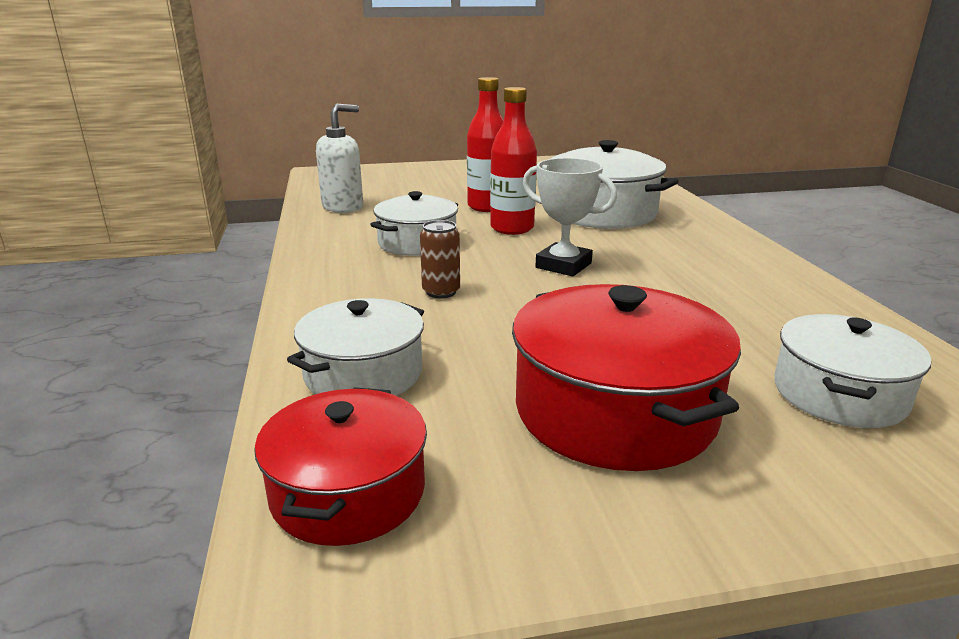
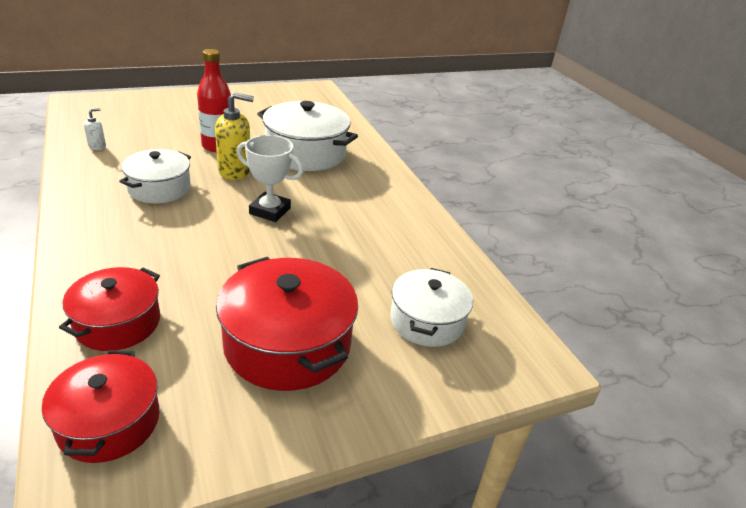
camera: 15 degrees left, 10 degrees up
white pot [287,298,424,396] -> red pot [59,267,160,351]
white soap dispenser [316,104,363,213] -> white soap dispenser [84,108,106,150], size x0.49
brown can [420,220,460,298] -> none
red bottle [490,87,537,235] -> yellow soap dispenser [215,92,254,180]

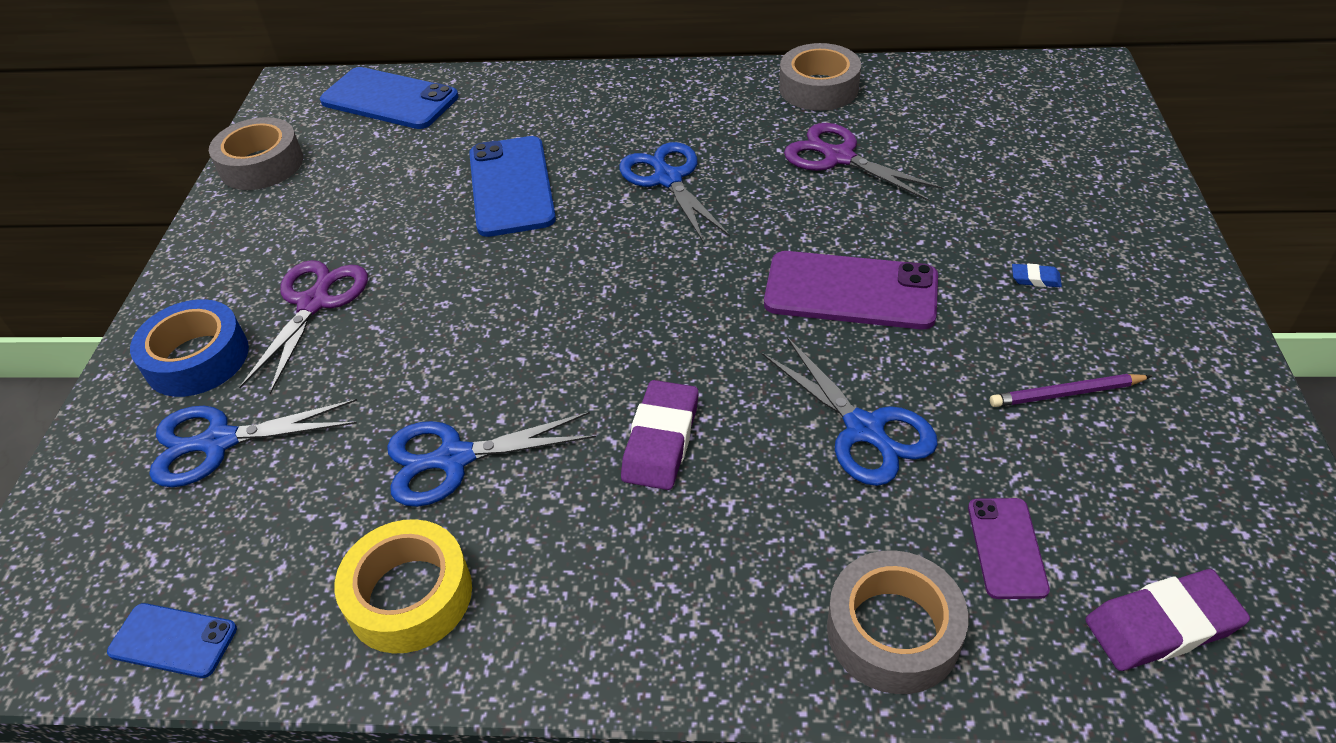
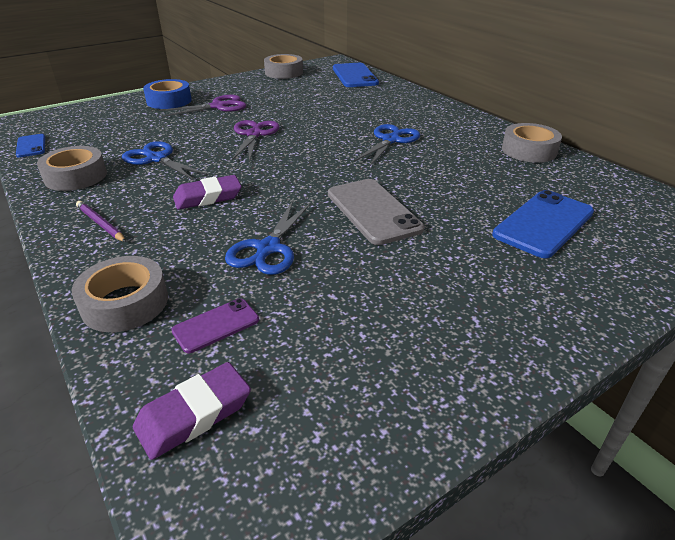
camera: 50 degrees right, 10 degrees down
blue scissors [149,399,357,487] -> none
yellow tape [334,519,472,654] -> grey tape [37,146,107,191]
blue phone [469,136,556,237] -> blue phone moved to [492,190,594,258]
purple phone [764,251,938,329] -> grey phone [328,179,424,245]
purple scissors [784,123,943,201] -> purple scissors moved to [232,120,280,162]
purple pencil [990,374,1152,407] -> purple pencil moved to [76,201,126,242]
blue eraser [1012,264,1062,287] -> none
purple eraser [1085,569,1250,671] -> purple eraser turned 75 degrees counterclockwise [133,362,251,460]

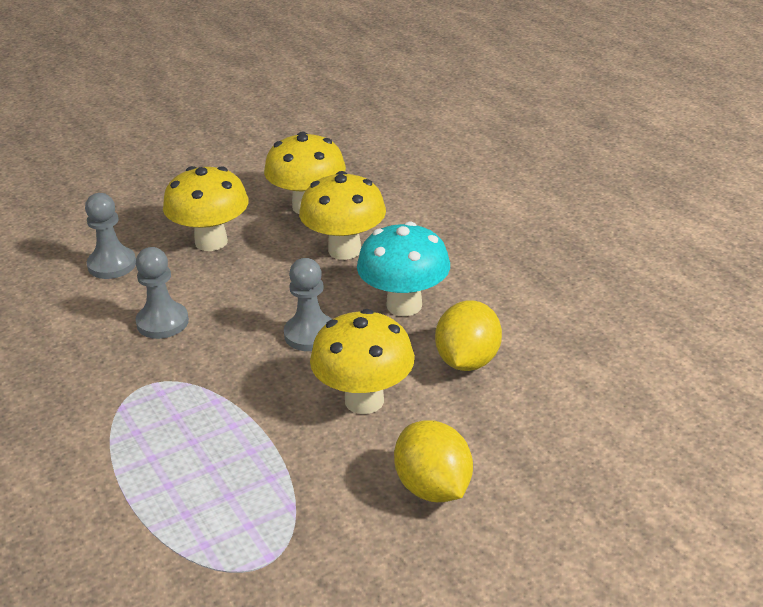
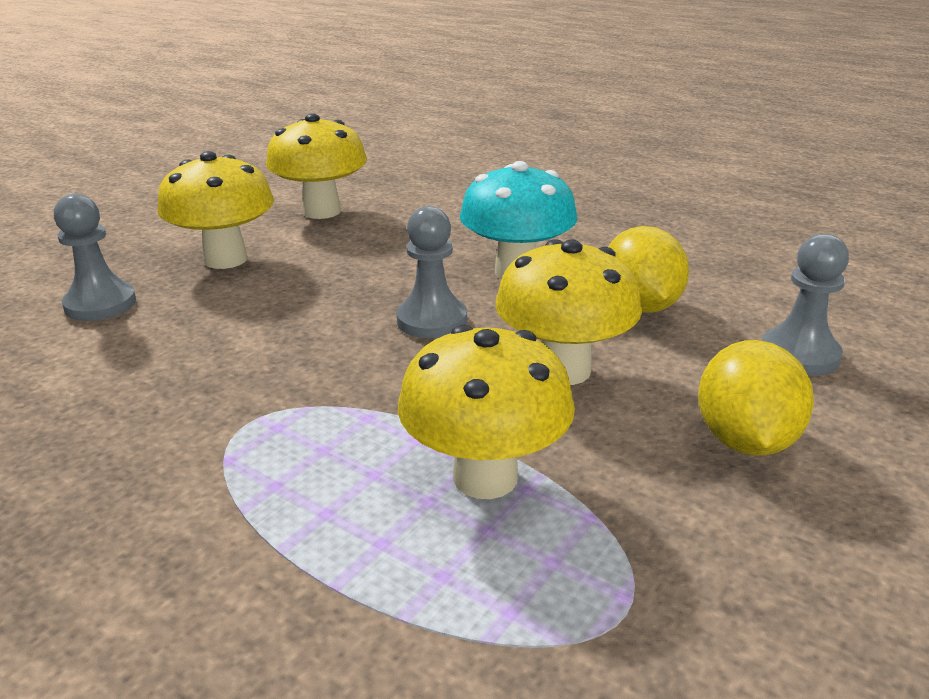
camera: 25 degrees left, 5 degrees down
grey pawn [136,247,189,339] -> grey pawn moved to [762,234,849,376]
yellow mushroom [299,171,386,260] -> yellow mushroom moved to [398,325,575,499]
yellow lemon [394,420,473,502] -> yellow lemon turned 60 degrees clockwise [698,340,814,456]

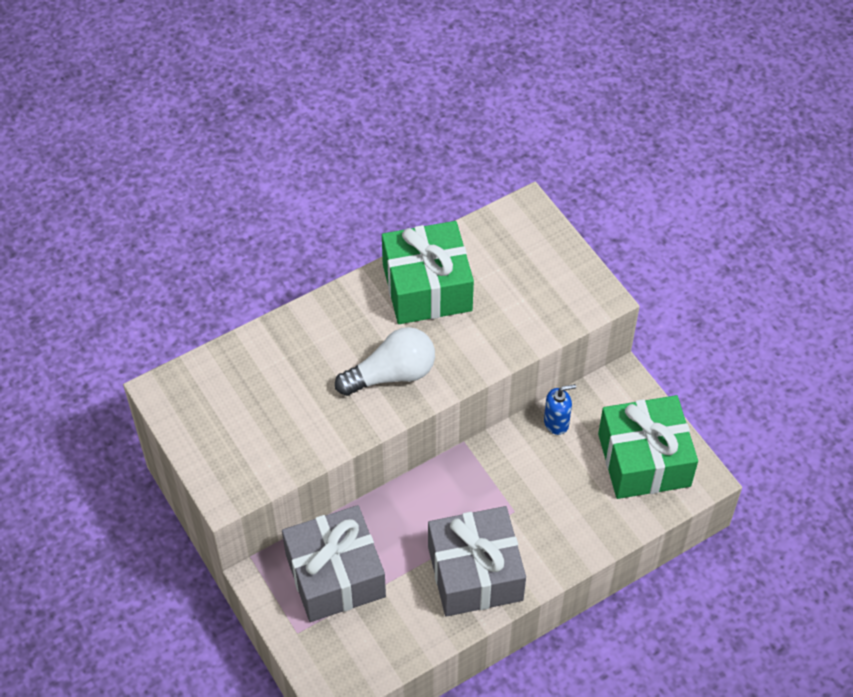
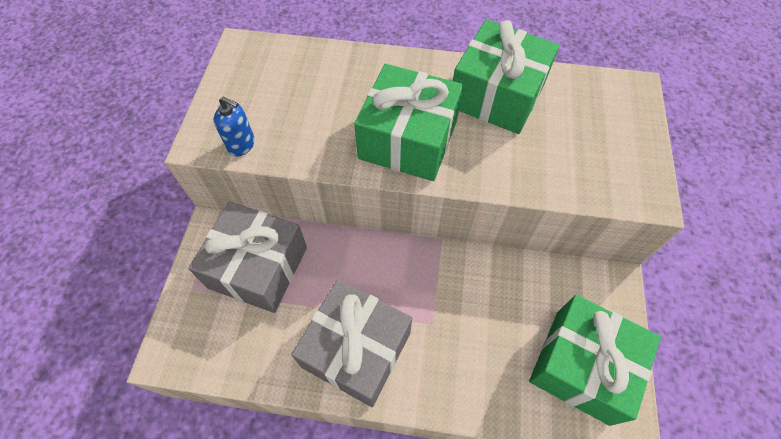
camera: 40 degrees right, 5 degrees up
white light bulb [335,327,435,396] -> green gift [354,64,463,181]
blue soap dispenser [544,384,576,435] -> blue soap dispenser moved to [214,97,255,156]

==========

● Task prompt
Extract every line containing the string "purple" from the material.

● Your solution
purple phone [764,251,938,329] -> grey phone [328,179,424,245]
purple scissors [784,123,943,201] -> purple scissors moved to [232,120,280,162]
purple pencil [990,374,1152,407] -> purple pencil moved to [76,201,126,242]
purple eraser [1085,569,1250,671] -> purple eraser turned 75 degrees counterclockwise [133,362,251,460]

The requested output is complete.